[Before-and-after object listings]

-*-*-

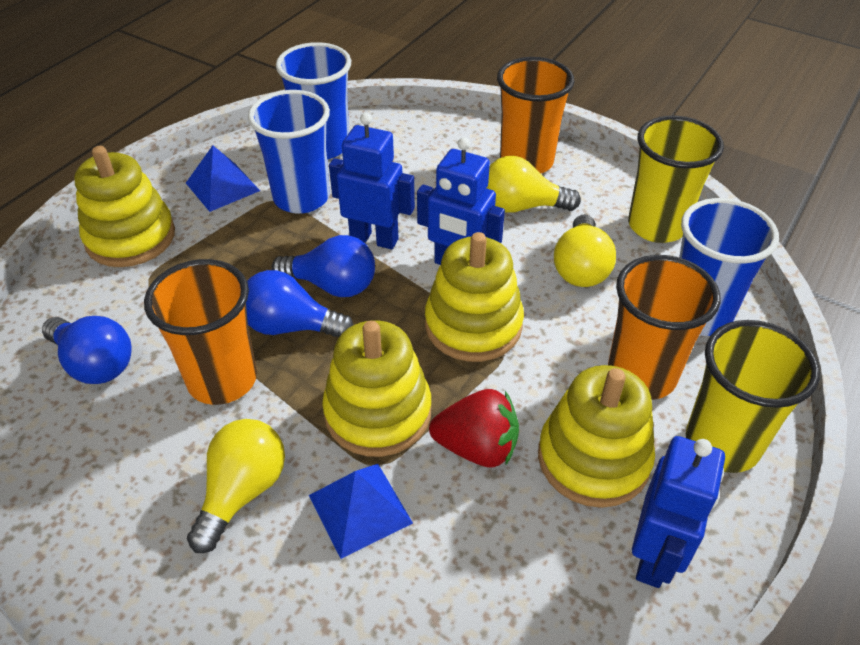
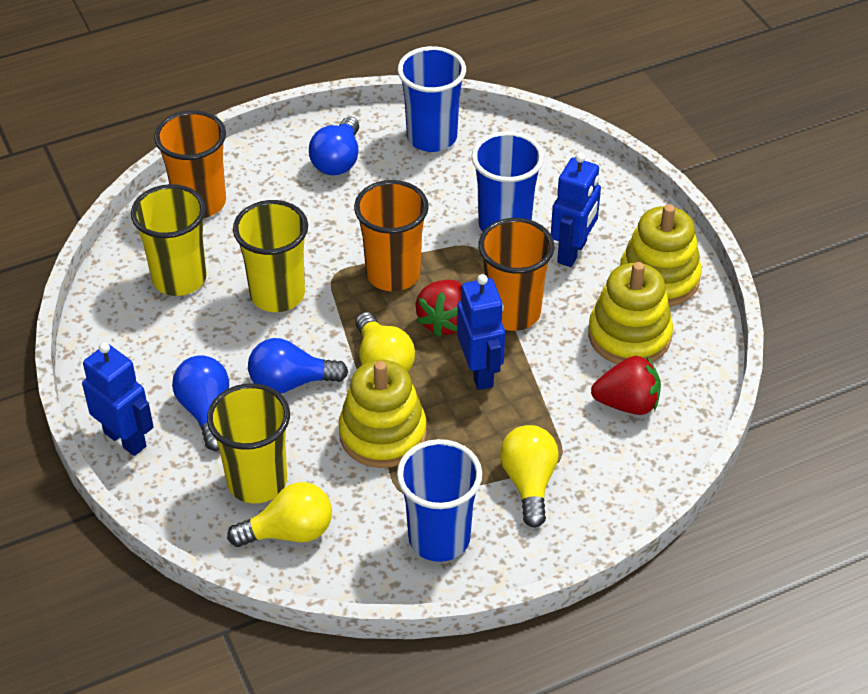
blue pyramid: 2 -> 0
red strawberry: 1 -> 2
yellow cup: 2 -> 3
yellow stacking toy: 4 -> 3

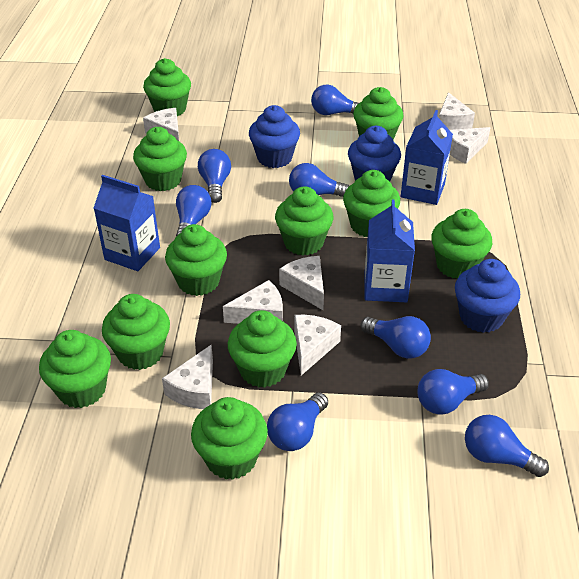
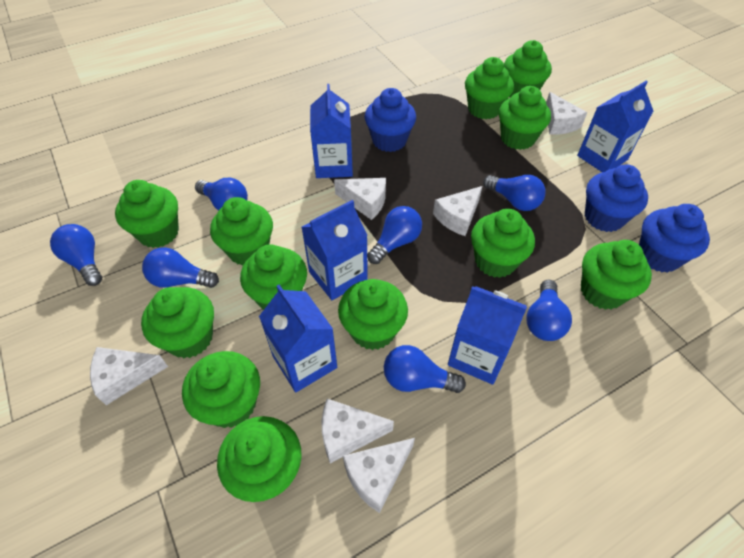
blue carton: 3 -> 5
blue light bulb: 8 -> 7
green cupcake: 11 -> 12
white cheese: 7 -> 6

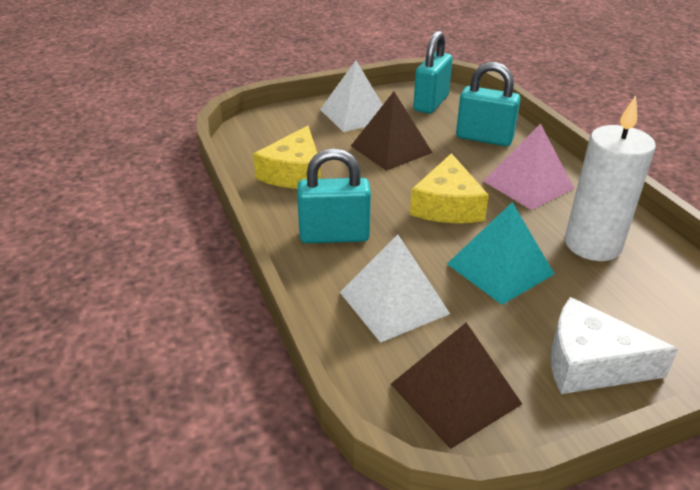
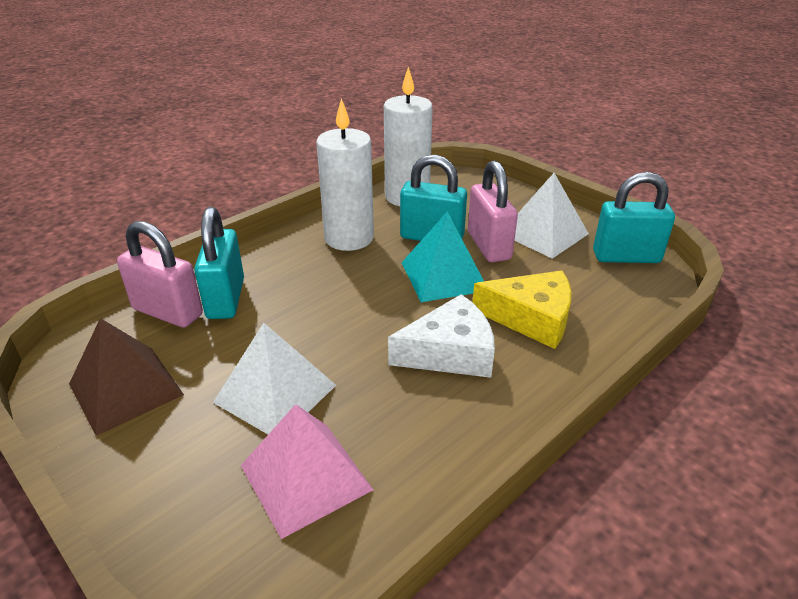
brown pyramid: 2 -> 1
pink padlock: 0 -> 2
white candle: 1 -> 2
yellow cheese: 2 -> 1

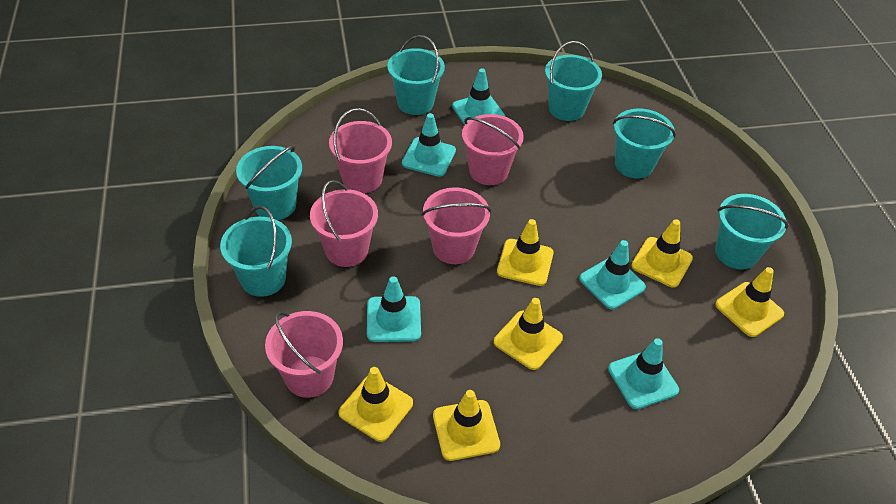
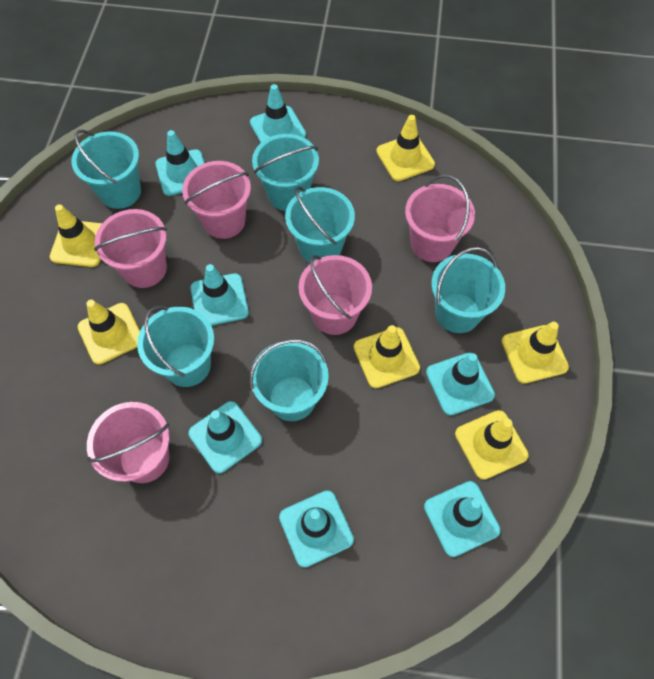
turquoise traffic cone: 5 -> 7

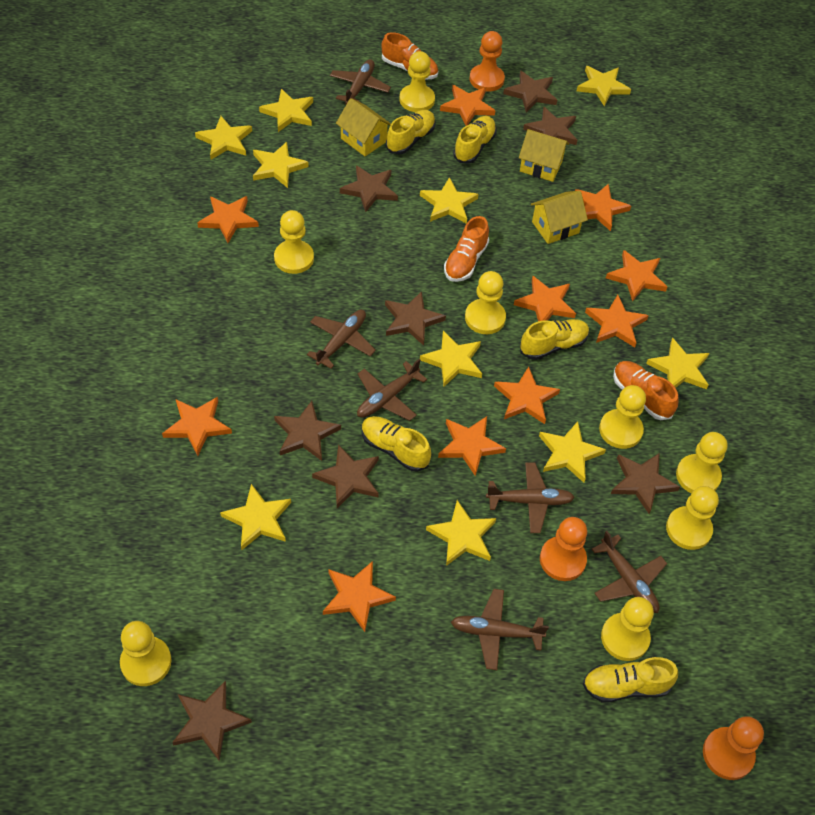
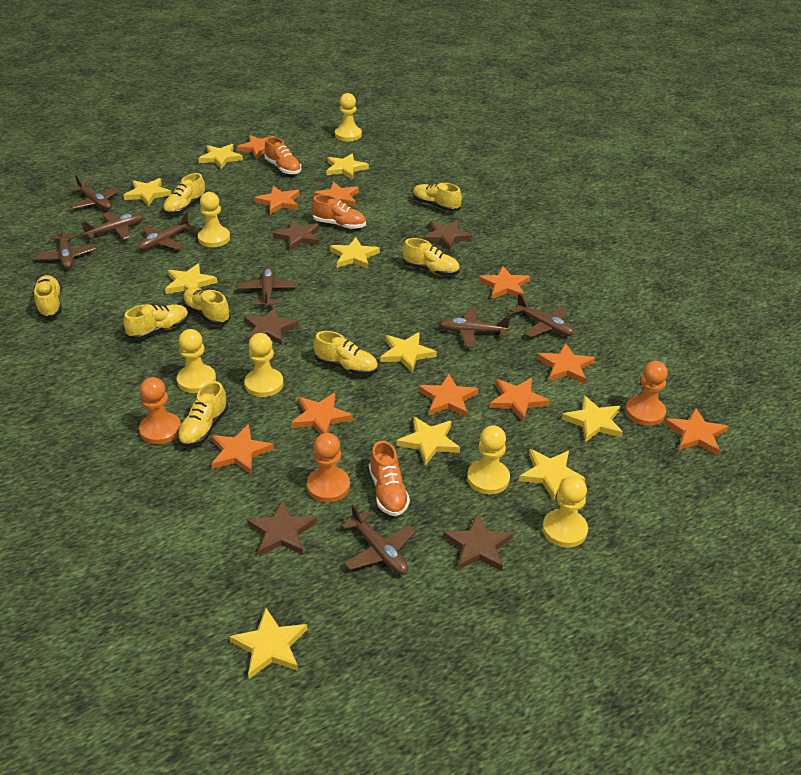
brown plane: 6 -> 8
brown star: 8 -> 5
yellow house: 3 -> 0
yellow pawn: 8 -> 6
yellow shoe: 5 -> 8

-*-*-

● WHAT THE EXERCISE ASKS
Working through the records, copy each line in which the word "yellow" appears.

● ANSWER BOX
yellow cup: 2 -> 3
yellow stacking toy: 4 -> 3
yellow cheese: 2 -> 1
yellow house: 3 -> 0
yellow pawn: 8 -> 6
yellow shoe: 5 -> 8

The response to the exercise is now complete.